» **Task item**
Only lines containing "round" are wanted from the data below. Copy those lines.

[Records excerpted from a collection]
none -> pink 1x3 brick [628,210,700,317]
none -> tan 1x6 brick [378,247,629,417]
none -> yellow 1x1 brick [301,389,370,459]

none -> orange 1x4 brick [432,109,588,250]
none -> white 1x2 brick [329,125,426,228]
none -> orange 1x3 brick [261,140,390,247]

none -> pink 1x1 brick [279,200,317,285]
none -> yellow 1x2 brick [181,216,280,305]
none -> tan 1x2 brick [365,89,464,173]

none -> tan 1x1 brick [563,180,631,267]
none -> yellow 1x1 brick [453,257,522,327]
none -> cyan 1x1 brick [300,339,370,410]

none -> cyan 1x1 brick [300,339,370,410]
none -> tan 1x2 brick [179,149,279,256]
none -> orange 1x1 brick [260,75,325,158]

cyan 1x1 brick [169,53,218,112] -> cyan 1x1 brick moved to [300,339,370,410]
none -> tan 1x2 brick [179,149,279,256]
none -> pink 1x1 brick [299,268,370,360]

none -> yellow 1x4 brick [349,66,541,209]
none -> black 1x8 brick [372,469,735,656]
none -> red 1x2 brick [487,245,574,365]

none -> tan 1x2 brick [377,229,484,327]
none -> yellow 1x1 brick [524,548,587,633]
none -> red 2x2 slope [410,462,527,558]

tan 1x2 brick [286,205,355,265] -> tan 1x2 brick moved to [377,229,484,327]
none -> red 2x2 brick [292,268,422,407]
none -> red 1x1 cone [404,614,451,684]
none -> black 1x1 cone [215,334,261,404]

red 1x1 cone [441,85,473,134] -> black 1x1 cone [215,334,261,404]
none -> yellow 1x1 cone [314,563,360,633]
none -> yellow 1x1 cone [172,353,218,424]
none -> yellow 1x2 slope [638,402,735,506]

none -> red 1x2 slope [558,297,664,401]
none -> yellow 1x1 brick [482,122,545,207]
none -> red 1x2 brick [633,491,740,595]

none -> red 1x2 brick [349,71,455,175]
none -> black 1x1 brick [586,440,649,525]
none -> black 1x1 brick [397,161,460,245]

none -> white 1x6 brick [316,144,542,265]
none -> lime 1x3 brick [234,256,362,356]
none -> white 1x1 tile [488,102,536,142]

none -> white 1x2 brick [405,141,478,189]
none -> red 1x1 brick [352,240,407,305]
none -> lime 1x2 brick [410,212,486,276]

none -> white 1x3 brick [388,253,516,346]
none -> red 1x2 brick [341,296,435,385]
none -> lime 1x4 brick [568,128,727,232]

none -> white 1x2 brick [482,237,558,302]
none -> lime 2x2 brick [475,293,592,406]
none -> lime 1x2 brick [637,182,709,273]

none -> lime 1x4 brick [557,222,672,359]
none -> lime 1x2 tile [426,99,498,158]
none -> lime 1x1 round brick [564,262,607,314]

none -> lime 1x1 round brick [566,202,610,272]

» **Your solution**
none -> lime 1x1 round brick [564,262,607,314]
none -> lime 1x1 round brick [566,202,610,272]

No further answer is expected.